**Assigned task**
The records that follow must all be duplicated exactly.

[Extracted data entries]

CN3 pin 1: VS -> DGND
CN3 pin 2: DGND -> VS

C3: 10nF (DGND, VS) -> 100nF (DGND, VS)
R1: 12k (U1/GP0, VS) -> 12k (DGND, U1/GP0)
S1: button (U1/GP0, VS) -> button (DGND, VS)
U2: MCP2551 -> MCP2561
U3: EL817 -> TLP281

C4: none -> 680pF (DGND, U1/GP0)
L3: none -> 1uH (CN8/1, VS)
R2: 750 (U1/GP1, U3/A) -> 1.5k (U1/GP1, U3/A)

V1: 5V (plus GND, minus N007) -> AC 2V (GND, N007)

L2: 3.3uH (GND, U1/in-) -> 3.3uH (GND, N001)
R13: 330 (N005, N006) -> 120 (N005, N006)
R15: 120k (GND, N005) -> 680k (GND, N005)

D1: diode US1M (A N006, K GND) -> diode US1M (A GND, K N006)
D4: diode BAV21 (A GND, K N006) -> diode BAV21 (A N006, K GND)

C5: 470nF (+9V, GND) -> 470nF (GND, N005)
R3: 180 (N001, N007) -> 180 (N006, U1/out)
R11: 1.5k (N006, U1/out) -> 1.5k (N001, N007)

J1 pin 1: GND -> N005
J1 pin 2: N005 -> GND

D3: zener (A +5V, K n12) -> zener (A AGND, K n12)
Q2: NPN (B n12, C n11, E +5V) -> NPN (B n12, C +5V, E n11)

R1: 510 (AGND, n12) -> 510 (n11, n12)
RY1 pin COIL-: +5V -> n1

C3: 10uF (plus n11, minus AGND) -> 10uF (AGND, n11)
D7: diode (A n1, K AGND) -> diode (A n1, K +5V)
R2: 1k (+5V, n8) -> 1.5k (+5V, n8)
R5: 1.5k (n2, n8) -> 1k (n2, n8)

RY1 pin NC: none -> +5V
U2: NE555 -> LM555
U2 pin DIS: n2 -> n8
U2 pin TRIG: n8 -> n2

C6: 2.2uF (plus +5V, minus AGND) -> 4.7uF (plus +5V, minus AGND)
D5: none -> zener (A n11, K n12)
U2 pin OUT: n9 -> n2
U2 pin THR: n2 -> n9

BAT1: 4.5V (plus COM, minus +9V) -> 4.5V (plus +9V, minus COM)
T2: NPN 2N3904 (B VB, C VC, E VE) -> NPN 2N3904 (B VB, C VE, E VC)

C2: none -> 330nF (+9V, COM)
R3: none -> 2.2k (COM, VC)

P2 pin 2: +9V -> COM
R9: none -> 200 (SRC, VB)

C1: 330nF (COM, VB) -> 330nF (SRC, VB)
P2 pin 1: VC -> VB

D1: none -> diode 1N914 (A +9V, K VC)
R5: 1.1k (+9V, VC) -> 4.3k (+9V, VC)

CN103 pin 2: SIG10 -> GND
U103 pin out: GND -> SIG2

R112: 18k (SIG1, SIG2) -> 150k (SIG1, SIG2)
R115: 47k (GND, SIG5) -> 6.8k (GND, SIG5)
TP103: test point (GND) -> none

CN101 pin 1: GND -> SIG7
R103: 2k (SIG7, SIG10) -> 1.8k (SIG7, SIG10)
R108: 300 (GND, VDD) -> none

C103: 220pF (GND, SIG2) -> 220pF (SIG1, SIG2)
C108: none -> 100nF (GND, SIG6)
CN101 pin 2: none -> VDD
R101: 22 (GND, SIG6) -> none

**Task result**
CN3 pin 1: VS -> DGND
CN3 pin 2: DGND -> VS

C3: 10nF (DGND, VS) -> 100nF (DGND, VS)
R1: 12k (U1/GP0, VS) -> 12k (DGND, U1/GP0)
S1: button (U1/GP0, VS) -> button (DGND, VS)
U2: MCP2551 -> MCP2561
U3: EL817 -> TLP281

C4: none -> 680pF (DGND, U1/GP0)
L3: none -> 1uH (CN8/1, VS)
R2: 750 (U1/GP1, U3/A) -> 1.5k (U1/GP1, U3/A)

V1: 5V (plus GND, minus N007) -> AC 2V (GND, N007)

L2: 3.3uH (GND, U1/in-) -> 3.3uH (GND, N001)
R13: 330 (N005, N006) -> 120 (N005, N006)
R15: 120k (GND, N005) -> 680k (GND, N005)

D1: diode US1M (A N006, K GND) -> diode US1M (A GND, K N006)
D4: diode BAV21 (A GND, K N006) -> diode BAV21 (A N006, K GND)

C5: 470nF (+9V, GND) -> 470nF (GND, N005)
R3: 180 (N001, N007) -> 180 (N006, U1/out)
R11: 1.5k (N006, U1/out) -> 1.5k (N001, N007)

J1 pin 1: GND -> N005
J1 pin 2: N005 -> GND

D3: zener (A +5V, K n12) -> zener (A AGND, K n12)
Q2: NPN (B n12, C n11, E +5V) -> NPN (B n12, C +5V, E n11)

R1: 510 (AGND, n12) -> 510 (n11, n12)
RY1 pin COIL-: +5V -> n1

C3: 10uF (plus n11, minus AGND) -> 10uF (AGND, n11)
D7: diode (A n1, K AGND) -> diode (A n1, K +5V)
R2: 1k (+5V, n8) -> 1.5k (+5V, n8)
R5: 1.5k (n2, n8) -> 1k (n2, n8)

RY1 pin NC: none -> +5V
U2: NE555 -> LM555
U2 pin DIS: n2 -> n8
U2 pin TRIG: n8 -> n2

C6: 2.2uF (plus +5V, minus AGND) -> 4.7uF (plus +5V, minus AGND)
D5: none -> zener (A n11, K n12)
U2 pin OUT: n9 -> n2
U2 pin THR: n2 -> n9

BAT1: 4.5V (plus COM, minus +9V) -> 4.5V (plus +9V, minus COM)
T2: NPN 2N3904 (B VB, C VC, E VE) -> NPN 2N3904 (B VB, C VE, E VC)

C2: none -> 330nF (+9V, COM)
R3: none -> 2.2k (COM, VC)

P2 pin 2: +9V -> COM
R9: none -> 200 (SRC, VB)

C1: 330nF (COM, VB) -> 330nF (SRC, VB)
P2 pin 1: VC -> VB

D1: none -> diode 1N914 (A +9V, K VC)
R5: 1.1k (+9V, VC) -> 4.3k (+9V, VC)

CN103 pin 2: SIG10 -> GND
U103 pin out: GND -> SIG2

R112: 18k (SIG1, SIG2) -> 150k (SIG1, SIG2)
R115: 47k (GND, SIG5) -> 6.8k (GND, SIG5)
TP103: test point (GND) -> none

CN101 pin 1: GND -> SIG7
R103: 2k (SIG7, SIG10) -> 1.8k (SIG7, SIG10)
R108: 300 (GND, VDD) -> none

C103: 220pF (GND, SIG2) -> 220pF (SIG1, SIG2)
C108: none -> 100nF (GND, SIG6)
CN101 pin 2: none -> VDD
R101: 22 (GND, SIG6) -> none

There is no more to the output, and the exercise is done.